• **THE RECORDS**:
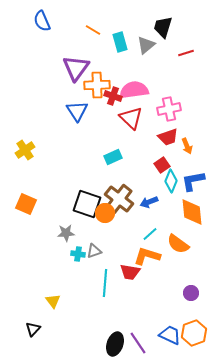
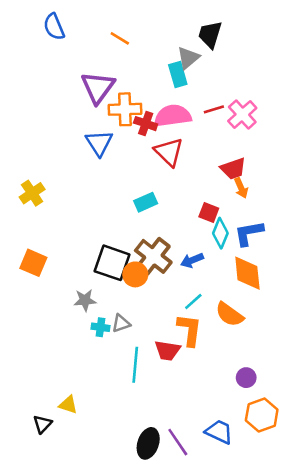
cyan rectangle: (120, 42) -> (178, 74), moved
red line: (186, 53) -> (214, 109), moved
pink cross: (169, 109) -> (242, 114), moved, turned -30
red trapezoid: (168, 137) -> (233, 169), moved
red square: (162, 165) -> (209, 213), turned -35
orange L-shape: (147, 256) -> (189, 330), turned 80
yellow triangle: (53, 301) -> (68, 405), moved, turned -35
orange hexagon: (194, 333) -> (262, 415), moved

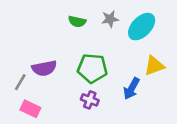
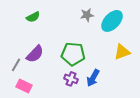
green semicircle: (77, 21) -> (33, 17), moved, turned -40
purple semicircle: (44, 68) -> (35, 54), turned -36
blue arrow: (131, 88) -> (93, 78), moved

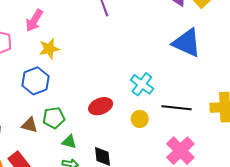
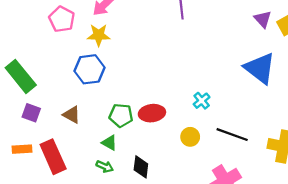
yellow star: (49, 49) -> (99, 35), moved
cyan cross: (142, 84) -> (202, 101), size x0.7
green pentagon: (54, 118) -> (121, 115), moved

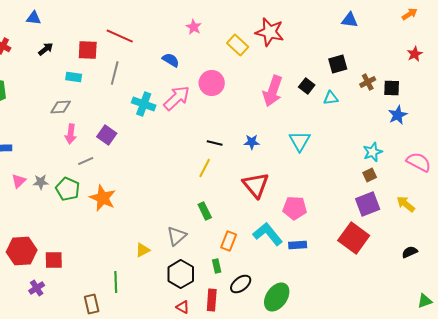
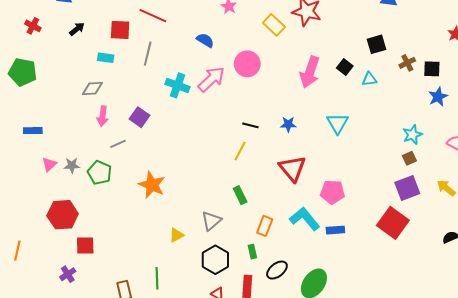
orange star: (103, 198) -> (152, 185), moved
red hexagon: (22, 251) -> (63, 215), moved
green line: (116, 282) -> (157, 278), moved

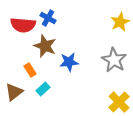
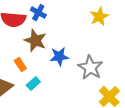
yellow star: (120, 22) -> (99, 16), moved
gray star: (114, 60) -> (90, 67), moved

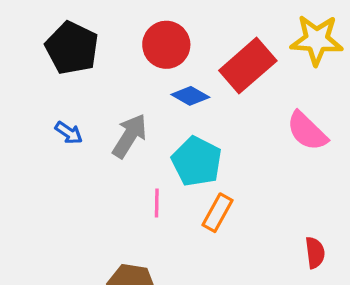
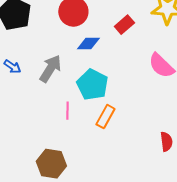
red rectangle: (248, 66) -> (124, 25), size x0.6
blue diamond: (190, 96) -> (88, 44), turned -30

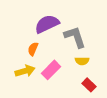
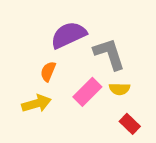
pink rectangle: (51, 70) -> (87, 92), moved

• **TASK**:
Beginning with the line where "green line: (116, 282) -> (157, 278), moved" appears, transcribe the records above word for word through their last line, and include no pictures.

• **TASK RESPONSE**:
green line: (116, 282) -> (157, 278), moved

yellow star: (120, 22) -> (99, 16), moved
gray star: (114, 60) -> (90, 67), moved

red rectangle: (248, 66) -> (124, 25), size x0.6
blue diamond: (190, 96) -> (88, 44), turned -30

pink rectangle: (51, 70) -> (87, 92), moved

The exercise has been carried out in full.